Task goal:
Every entry below should be printed exactly, without its images.
*** Provided entries ***
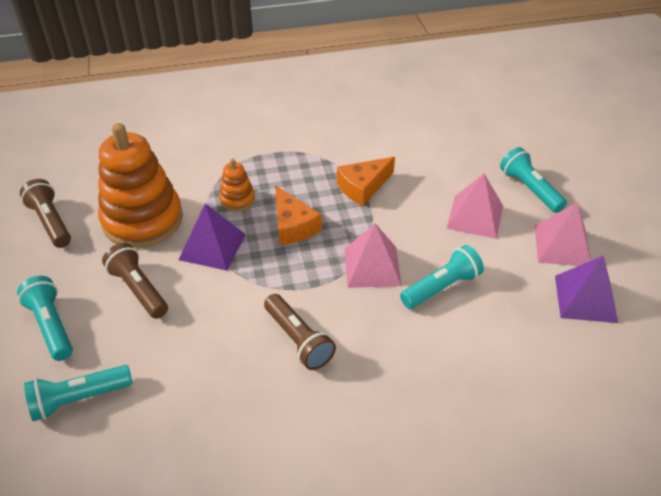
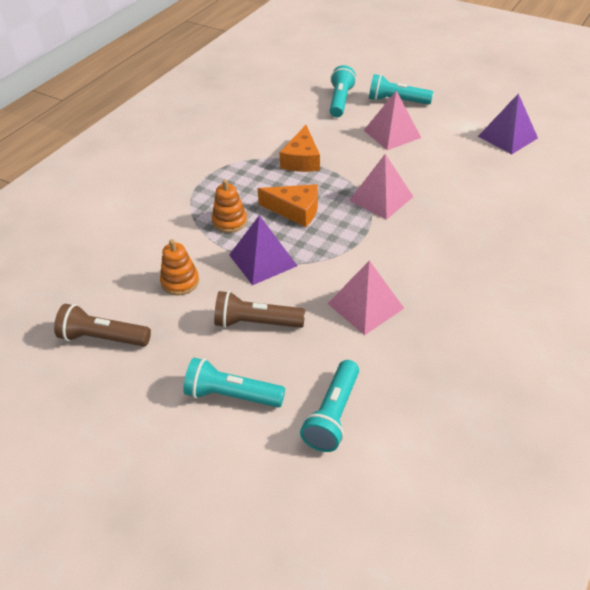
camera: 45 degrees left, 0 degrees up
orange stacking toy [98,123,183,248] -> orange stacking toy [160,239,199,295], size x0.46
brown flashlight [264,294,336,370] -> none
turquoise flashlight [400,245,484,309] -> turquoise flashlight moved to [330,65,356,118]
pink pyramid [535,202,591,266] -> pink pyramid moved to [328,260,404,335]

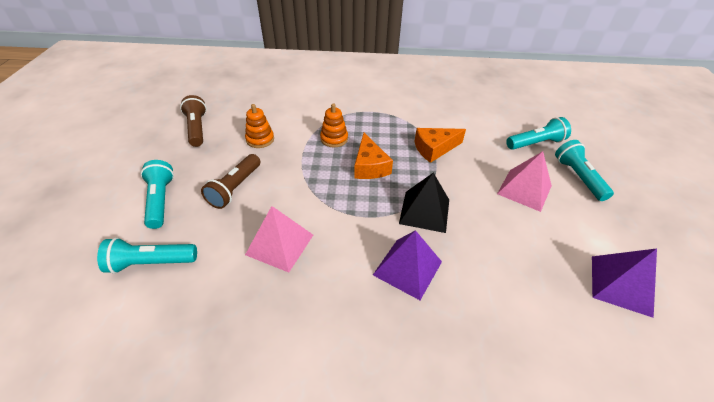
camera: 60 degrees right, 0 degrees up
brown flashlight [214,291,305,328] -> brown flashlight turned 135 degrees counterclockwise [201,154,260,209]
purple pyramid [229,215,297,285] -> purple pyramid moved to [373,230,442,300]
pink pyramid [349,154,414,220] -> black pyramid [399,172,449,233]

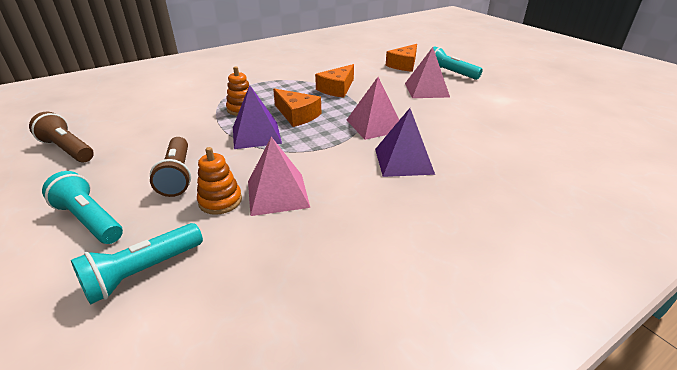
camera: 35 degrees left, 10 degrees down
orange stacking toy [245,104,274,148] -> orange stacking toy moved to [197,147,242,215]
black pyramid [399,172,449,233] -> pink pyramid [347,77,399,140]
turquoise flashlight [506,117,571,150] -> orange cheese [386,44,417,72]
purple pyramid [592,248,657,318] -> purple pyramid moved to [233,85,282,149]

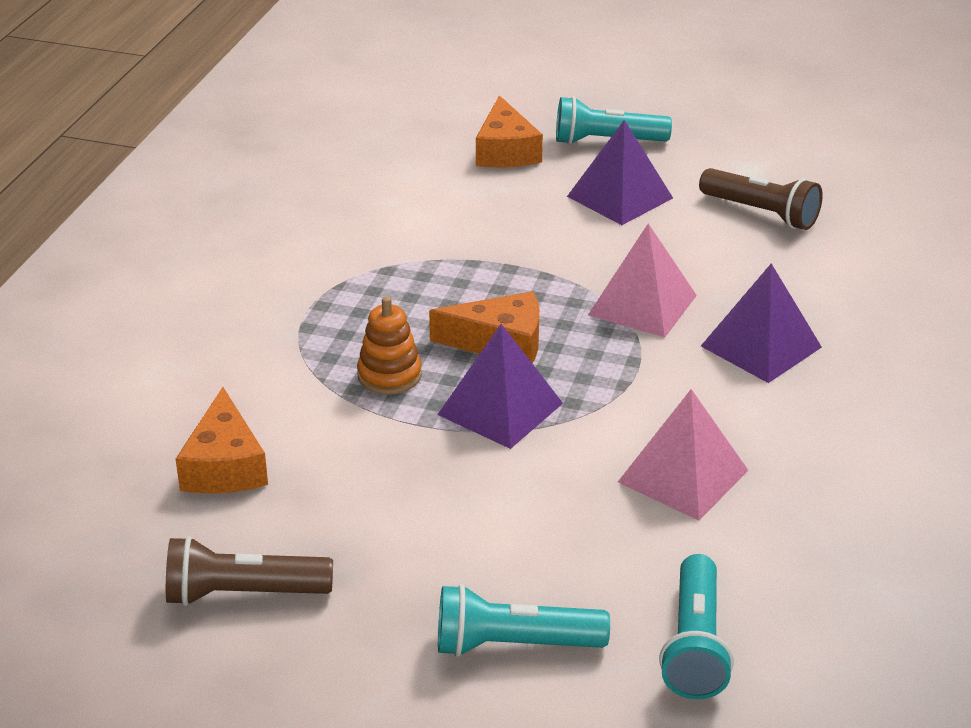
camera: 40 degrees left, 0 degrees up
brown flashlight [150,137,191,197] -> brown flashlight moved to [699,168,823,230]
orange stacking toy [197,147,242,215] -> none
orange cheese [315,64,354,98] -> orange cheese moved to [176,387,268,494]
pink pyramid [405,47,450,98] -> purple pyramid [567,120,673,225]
*** End of Provided entries ***
Exercise result:
camera: 45 degrees left, 0 degrees up
orange stacking toy [98,123,183,248] -> orange stacking toy [160,239,199,295], size x0.46
brown flashlight [264,294,336,370] -> none
turquoise flashlight [400,245,484,309] -> turquoise flashlight moved to [330,65,356,118]
pink pyramid [535,202,591,266] -> pink pyramid moved to [328,260,404,335]

camera: 60 degrees right, 0 degrees up
brown flashlight [214,291,305,328] -> brown flashlight turned 135 degrees counterclockwise [201,154,260,209]
purple pyramid [229,215,297,285] -> purple pyramid moved to [373,230,442,300]
pink pyramid [349,154,414,220] -> black pyramid [399,172,449,233]

camera: 35 degrees left, 10 degrees down
orange stacking toy [245,104,274,148] -> orange stacking toy moved to [197,147,242,215]
black pyramid [399,172,449,233] -> pink pyramid [347,77,399,140]
turquoise flashlight [506,117,571,150] -> orange cheese [386,44,417,72]
purple pyramid [592,248,657,318] -> purple pyramid moved to [233,85,282,149]

camera: 40 degrees left, 0 degrees up
brown flashlight [150,137,191,197] -> brown flashlight moved to [699,168,823,230]
orange stacking toy [197,147,242,215] -> none
orange cheese [315,64,354,98] -> orange cheese moved to [176,387,268,494]
pink pyramid [405,47,450,98] -> purple pyramid [567,120,673,225]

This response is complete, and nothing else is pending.